About this exercise:
Return each line of the records below that contains the word "round".

Records from a data source:
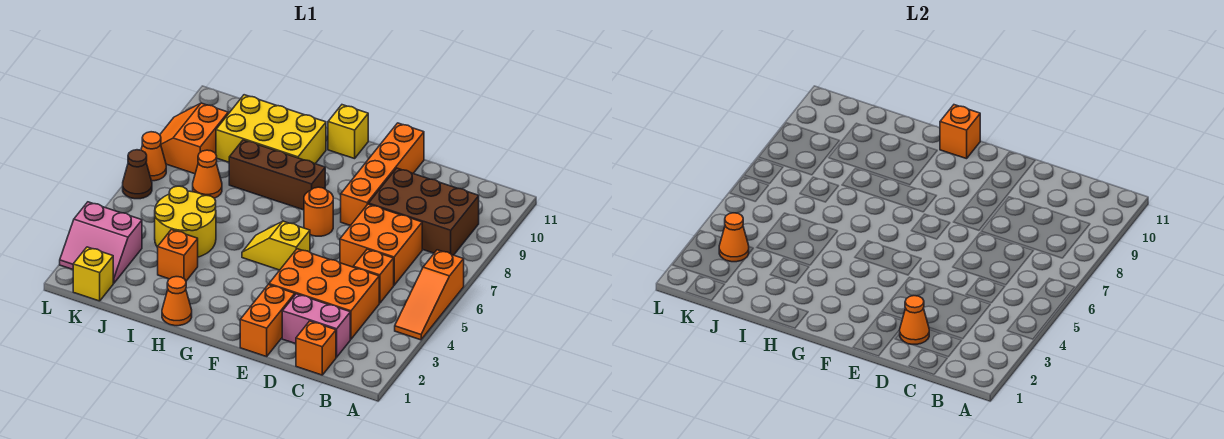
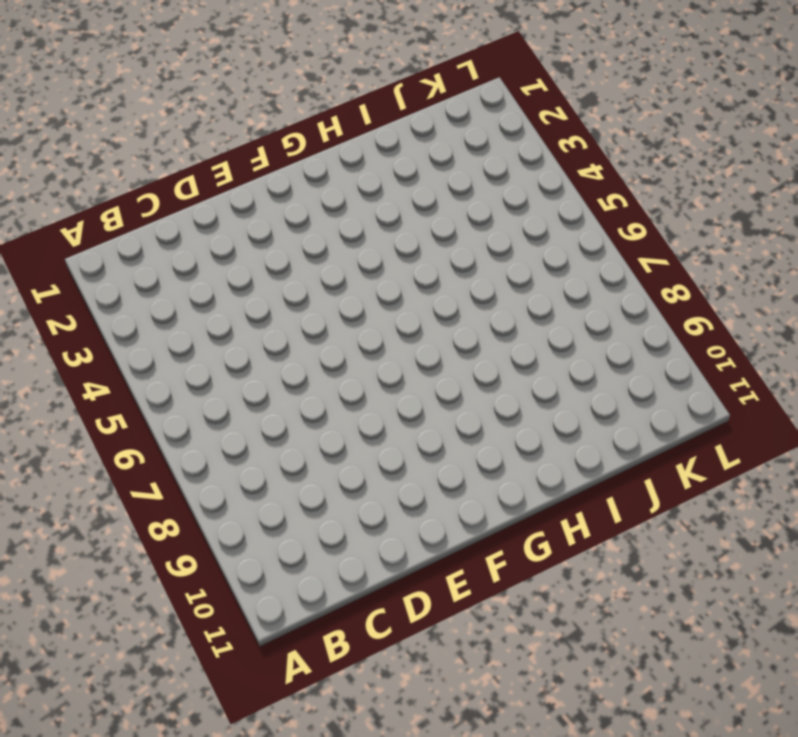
none -> orange slope A4:A6 level 1 top 6
none -> brown brick B8:D9 level 1
none -> orange brick C1 level 1

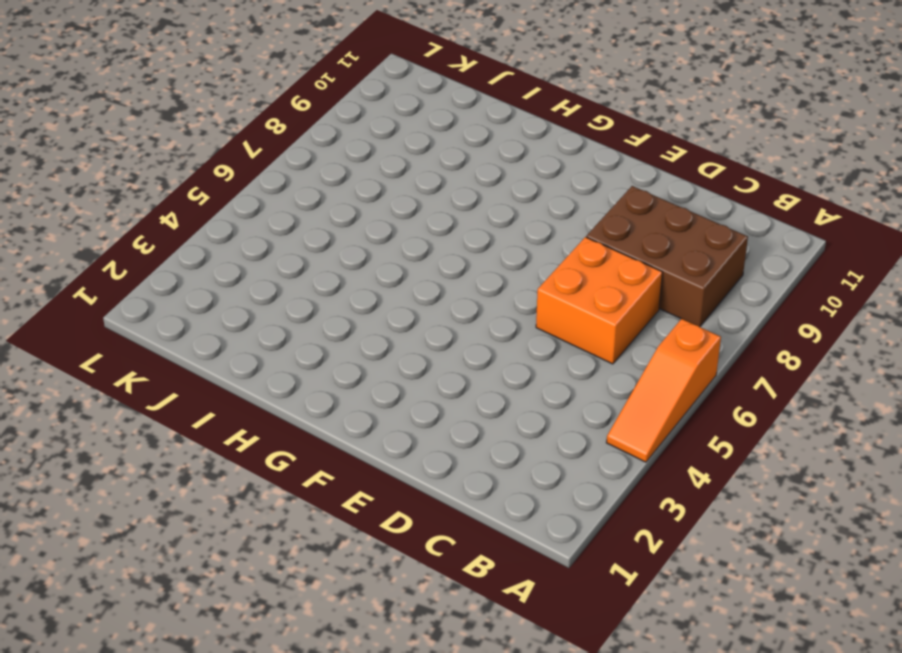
none -> orange brick C1 level 1
none -> pink brick C2:D2 level 1
none -> orange brick C3:E4 level 1

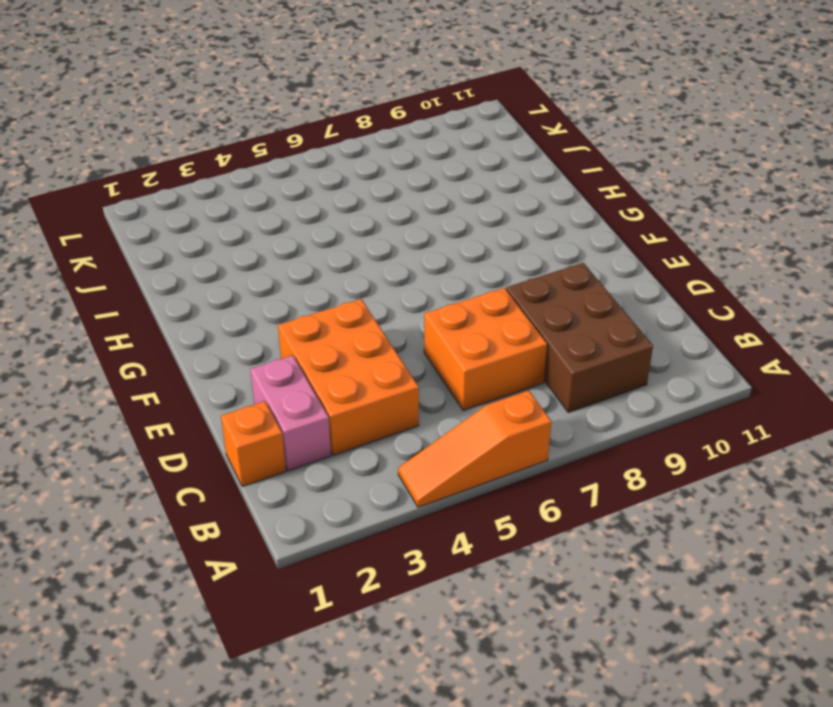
none -> orange brick C5 level 1
none -> orange brick E1:E2 level 1
none -> orange brick E8:E11 level 1

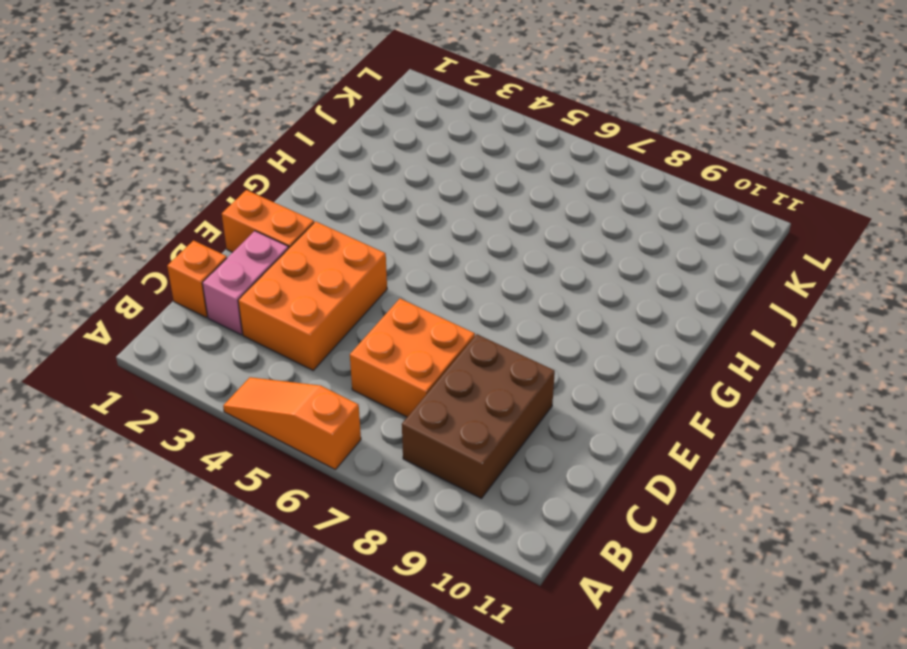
none -> orange brick C5 level 1
none -> orange brick E8:E11 level 1
none -> yellow slope F5:G5 level 1 top F

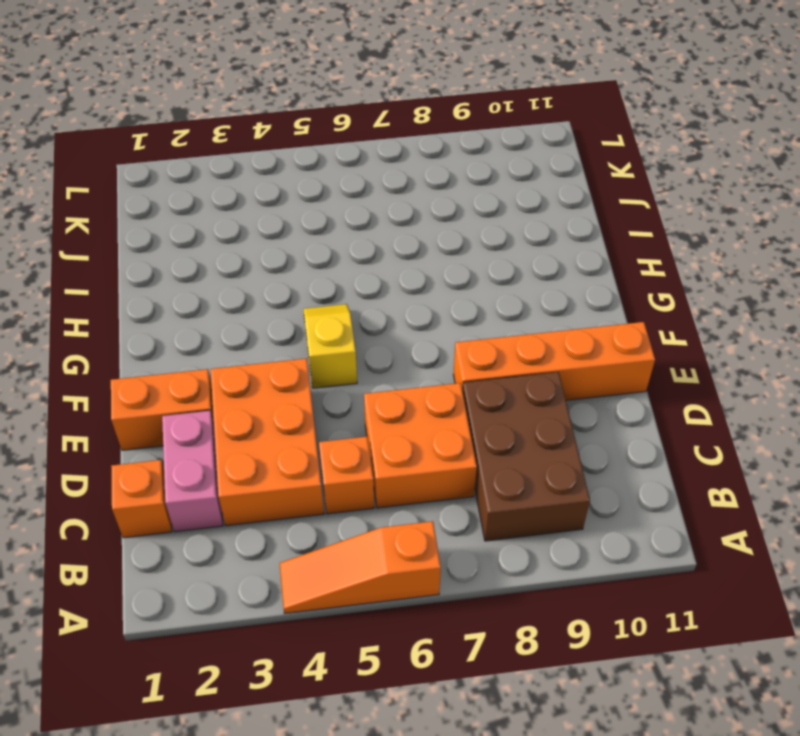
none -> orange round brick F7 level 1
none -> brown brick G8:I8 level 1
none -> yellow brick G11 level 1

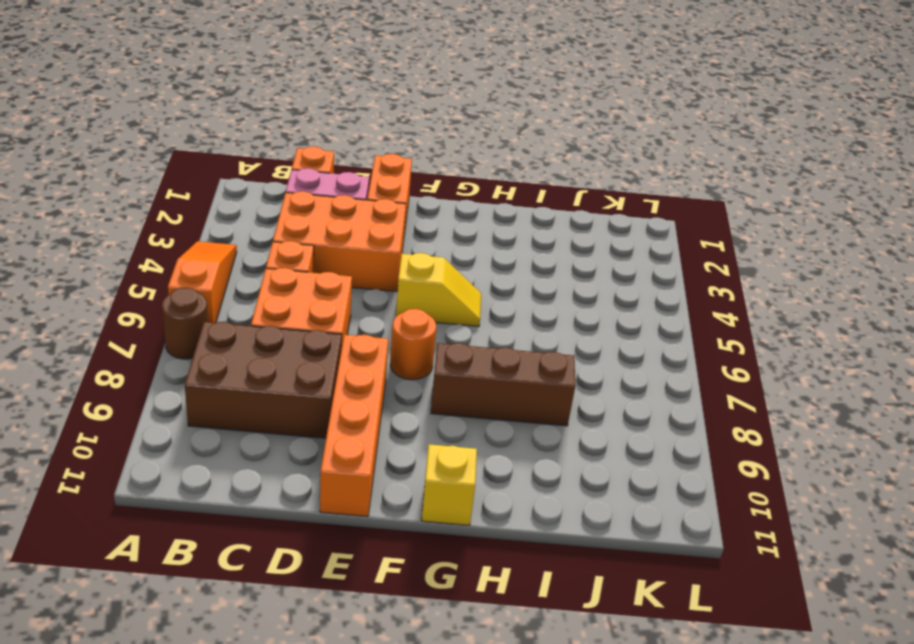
brown round brick A7 level 1 -> none
none -> orange cone H1 level 1
none -> yellow brick H9:J10 level 1
none -> orange brick I3 level 1

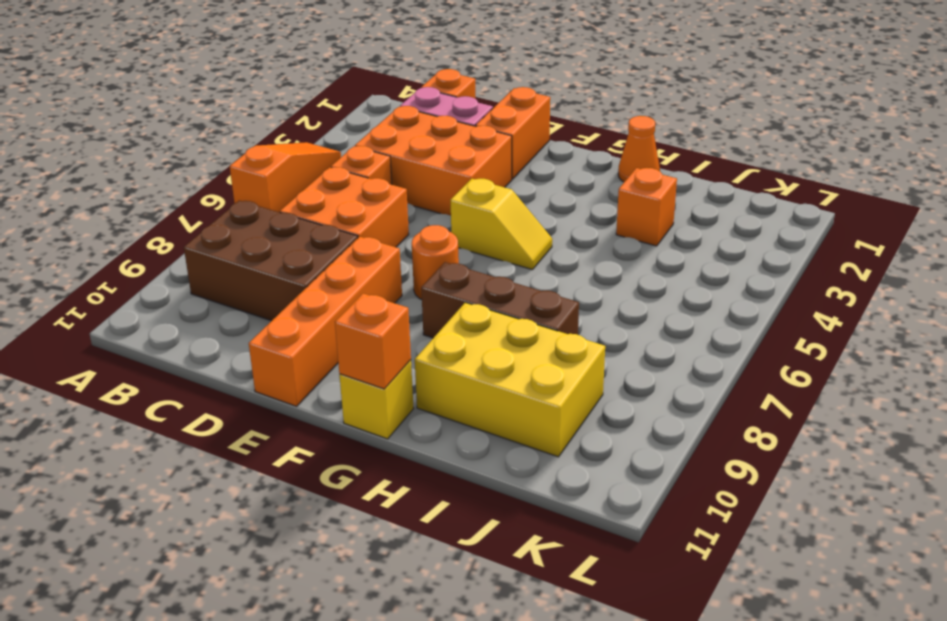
none -> yellow round brick I4:J5 level 1
none -> orange cone J7 level 1
none -> yellow brick K1 level 1

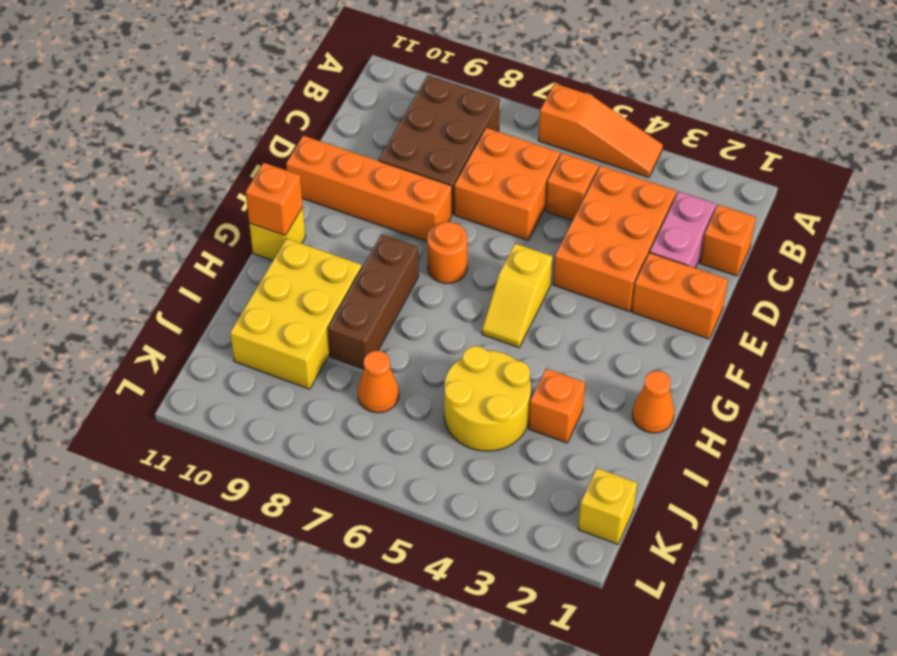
none -> pink slope K2:L3 level 1 top 3
none -> orange slope K8:L9 level 1 top K
none -> brown cone L6 level 1

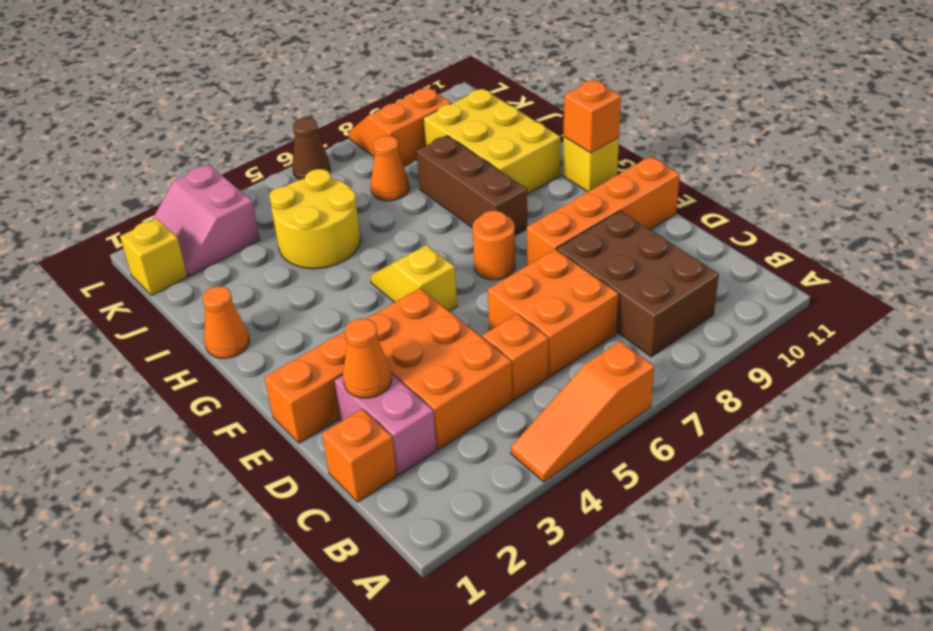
none -> orange brick I3 level 1
none -> orange cone L7 level 1
none -> orange cone K3 level 2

Solution to the exercise:
none -> orange round brick F7 level 1
brown round brick A7 level 1 -> none
none -> yellow round brick I4:J5 level 1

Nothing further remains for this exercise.